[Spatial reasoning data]
|---|

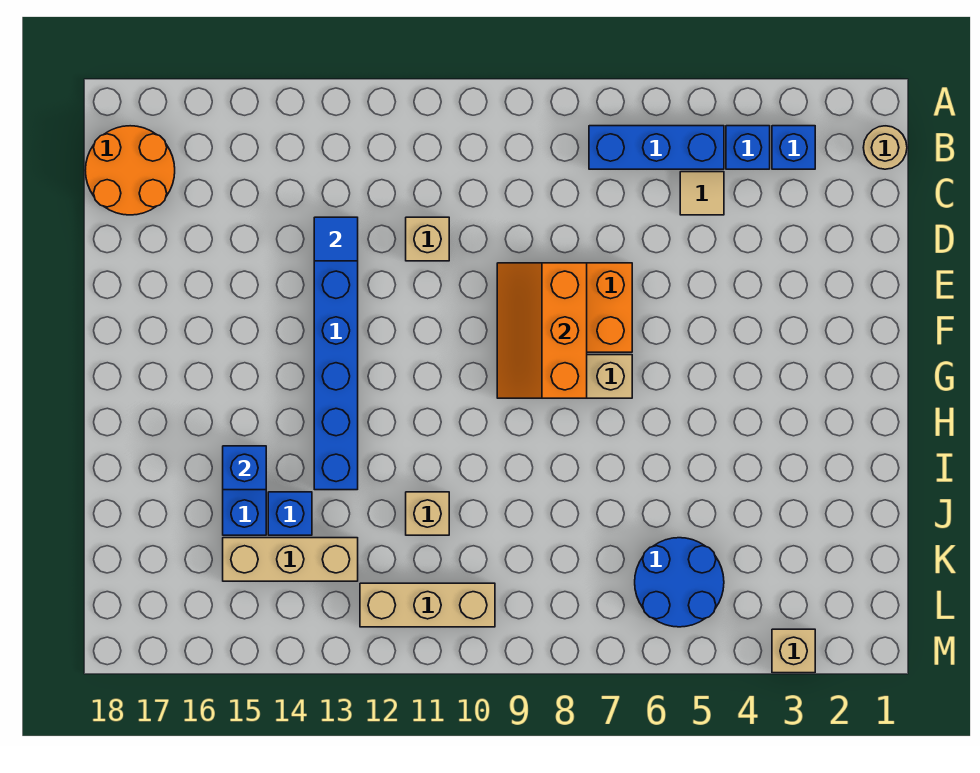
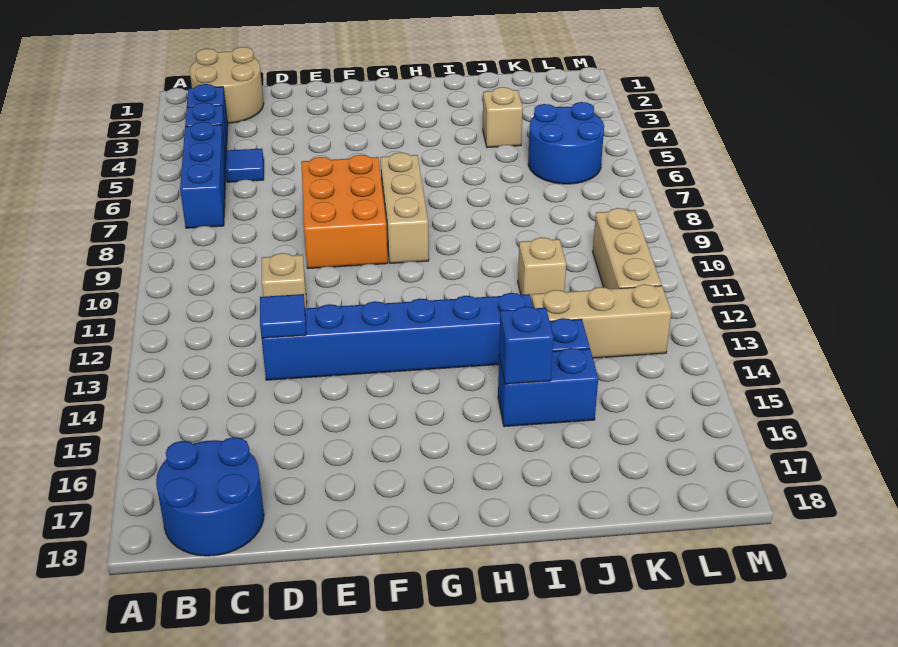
tan round brick B1 level 1 -> tan round brick B1:C2 level 1
orange round brick B17:C18 level 1 -> blue round brick B17:C18 level 1
tan tile C5 level 1 -> blue tile C5 level 1
orange slope E8:G9 level 2 top 8 -> none
tan brick K13:K15 level 1 -> tan brick J13:L13 level 1
tan brick M3 level 1 -> tan brick J4 level 1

|---|

Problem requirements >> Find the lines in the entries above where "round" occurs, and copy each of them.

Result of the exercise >>
tan round brick B1 level 1 -> tan round brick B1:C2 level 1
orange round brick B17:C18 level 1 -> blue round brick B17:C18 level 1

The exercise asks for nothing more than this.